(DATASET)
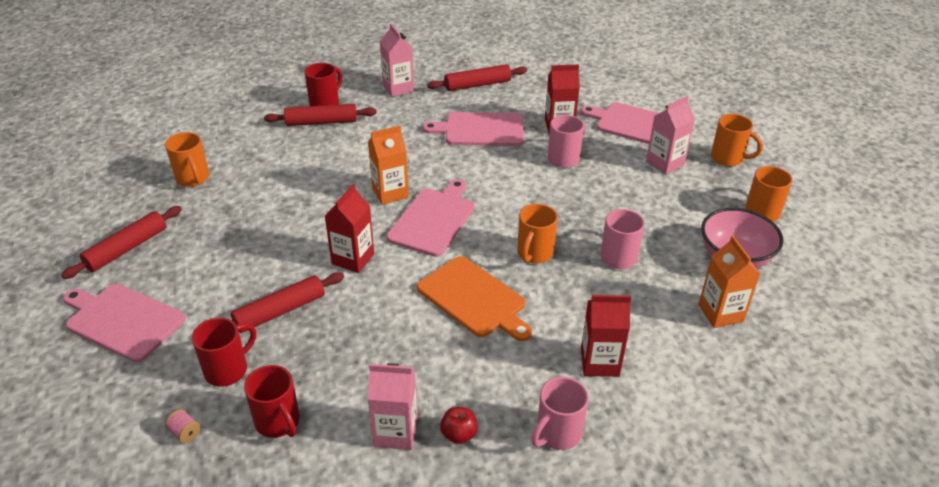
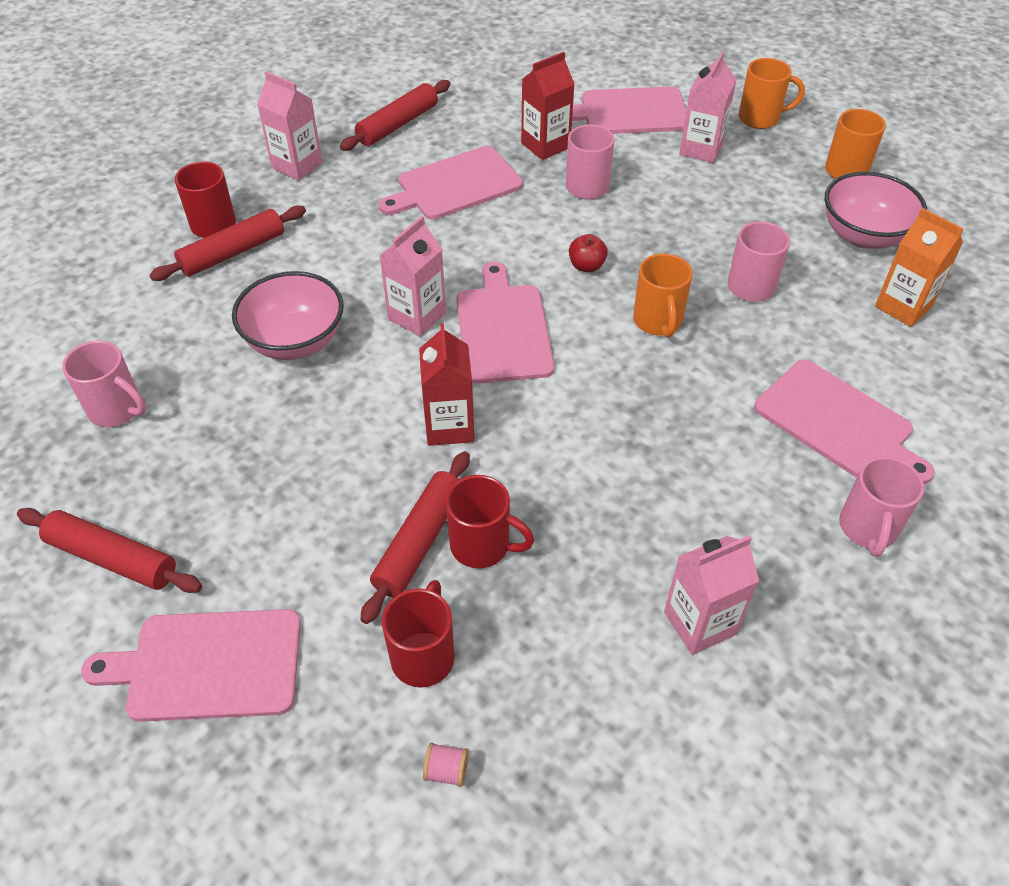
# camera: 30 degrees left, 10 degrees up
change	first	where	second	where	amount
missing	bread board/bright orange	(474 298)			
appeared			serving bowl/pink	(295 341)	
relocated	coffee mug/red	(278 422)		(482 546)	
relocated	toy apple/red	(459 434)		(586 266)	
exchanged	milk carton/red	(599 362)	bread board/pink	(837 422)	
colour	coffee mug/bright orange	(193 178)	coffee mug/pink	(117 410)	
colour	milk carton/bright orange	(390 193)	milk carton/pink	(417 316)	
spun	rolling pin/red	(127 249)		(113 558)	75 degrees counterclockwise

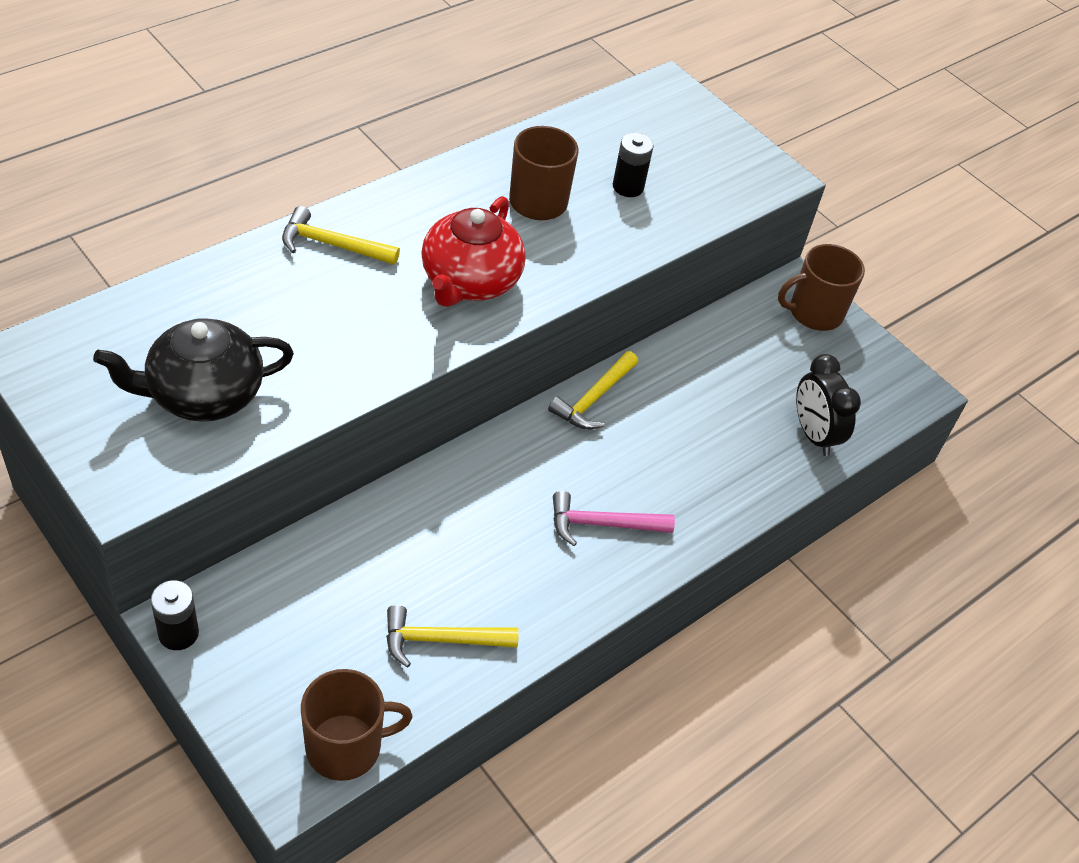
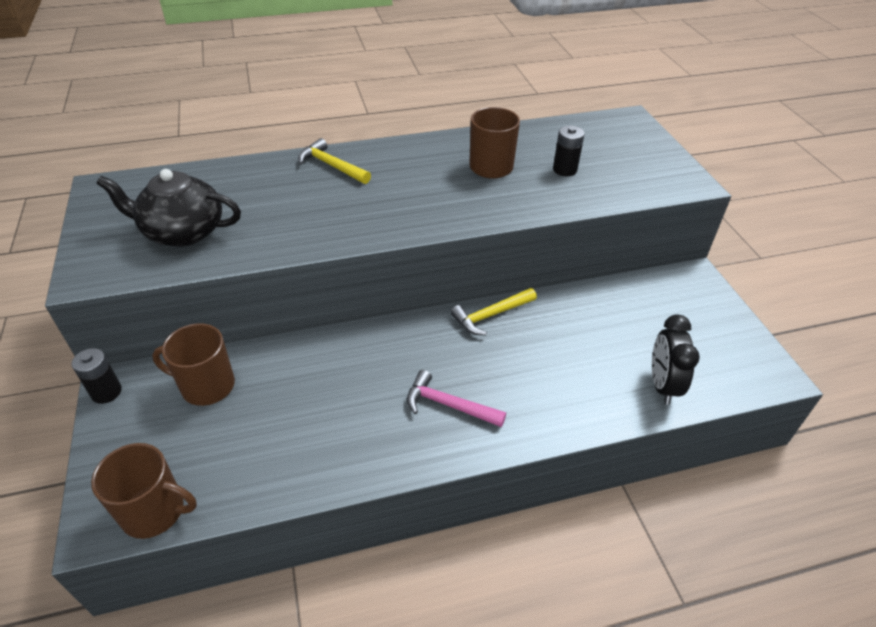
# camera: 30 degrees right, 5 degrees down
change	first	where	second	where	amount
missing	claw hammer/bright yellow	(441 640)			
missing	tea pot/red	(470 281)			
relocated	coffee mug/russet	(814 313)		(206 386)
(End DATASET)
#### [TASK INSTRUCTIONS]
Without including any pictures, please restate all the records exactly.

#### [EXERCISE ANSWER]
# camera: 30 degrees left, 10 degrees up
change	first	where	second	where	amount
missing	bread board/bright orange	(474 298)			
appeared			serving bowl/pink	(295 341)	
relocated	coffee mug/red	(278 422)		(482 546)	
relocated	toy apple/red	(459 434)		(586 266)	
exchanged	milk carton/red	(599 362)	bread board/pink	(837 422)	
colour	coffee mug/bright orange	(193 178)	coffee mug/pink	(117 410)	
colour	milk carton/bright orange	(390 193)	milk carton/pink	(417 316)	
spun	rolling pin/red	(127 249)		(113 558)	75 degrees counterclockwise

# camera: 30 degrees right, 5 degrees down
change	first	where	second	where	amount
missing	claw hammer/bright yellow	(441 640)			
missing	tea pot/red	(470 281)			
relocated	coffee mug/russet	(814 313)		(206 386)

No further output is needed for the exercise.